### EXERCISE INSTRUCTIONS:
From the first line to the last, repeat the data below exactly.

### RAW DATA:
------------------------------------------------

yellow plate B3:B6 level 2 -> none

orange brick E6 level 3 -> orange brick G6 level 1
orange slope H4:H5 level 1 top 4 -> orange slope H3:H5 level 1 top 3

------------------------------------------------

### REPLY:
yellow plate B3:B6 level 2 -> none

orange brick E6 level 3 -> orange brick G6 level 1
orange slope H4:H5 level 1 top 4 -> orange slope H3:H5 level 1 top 3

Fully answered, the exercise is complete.